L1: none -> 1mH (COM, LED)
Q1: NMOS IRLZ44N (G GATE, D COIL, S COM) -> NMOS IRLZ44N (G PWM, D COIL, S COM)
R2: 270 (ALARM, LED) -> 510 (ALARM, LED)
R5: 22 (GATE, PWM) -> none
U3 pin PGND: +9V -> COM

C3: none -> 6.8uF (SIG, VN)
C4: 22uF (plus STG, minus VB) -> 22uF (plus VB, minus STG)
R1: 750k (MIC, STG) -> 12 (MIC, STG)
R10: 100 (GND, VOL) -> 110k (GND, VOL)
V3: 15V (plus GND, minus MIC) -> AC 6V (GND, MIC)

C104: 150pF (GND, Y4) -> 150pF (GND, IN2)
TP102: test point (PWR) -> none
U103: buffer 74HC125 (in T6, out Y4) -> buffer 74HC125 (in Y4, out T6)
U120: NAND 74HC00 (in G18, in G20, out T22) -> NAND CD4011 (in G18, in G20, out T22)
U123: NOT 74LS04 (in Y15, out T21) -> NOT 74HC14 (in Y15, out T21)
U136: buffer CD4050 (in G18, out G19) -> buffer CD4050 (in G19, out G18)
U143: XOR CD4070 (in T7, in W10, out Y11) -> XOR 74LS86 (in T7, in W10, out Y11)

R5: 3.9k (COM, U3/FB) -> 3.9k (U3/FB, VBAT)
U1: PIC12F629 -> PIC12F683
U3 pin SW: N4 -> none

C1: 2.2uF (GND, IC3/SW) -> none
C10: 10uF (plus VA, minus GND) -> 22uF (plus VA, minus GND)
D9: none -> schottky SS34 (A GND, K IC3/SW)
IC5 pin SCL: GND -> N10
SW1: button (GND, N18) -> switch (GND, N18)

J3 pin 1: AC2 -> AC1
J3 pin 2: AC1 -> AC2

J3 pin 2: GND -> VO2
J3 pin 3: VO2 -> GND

**YOUR GOAL:** The lines to reproduce run from the line containing "C1: 2.2uF (GND, IC3/SW) -> none" to the end of the listing; write them out exactly and add nothing.

**EXERCISE SOLUTION:**
C1: 2.2uF (GND, IC3/SW) -> none
C10: 10uF (plus VA, minus GND) -> 22uF (plus VA, minus GND)
D9: none -> schottky SS34 (A GND, K IC3/SW)
IC5 pin SCL: GND -> N10
SW1: button (GND, N18) -> switch (GND, N18)

J3 pin 1: AC2 -> AC1
J3 pin 2: AC1 -> AC2

J3 pin 2: GND -> VO2
J3 pin 3: VO2 -> GND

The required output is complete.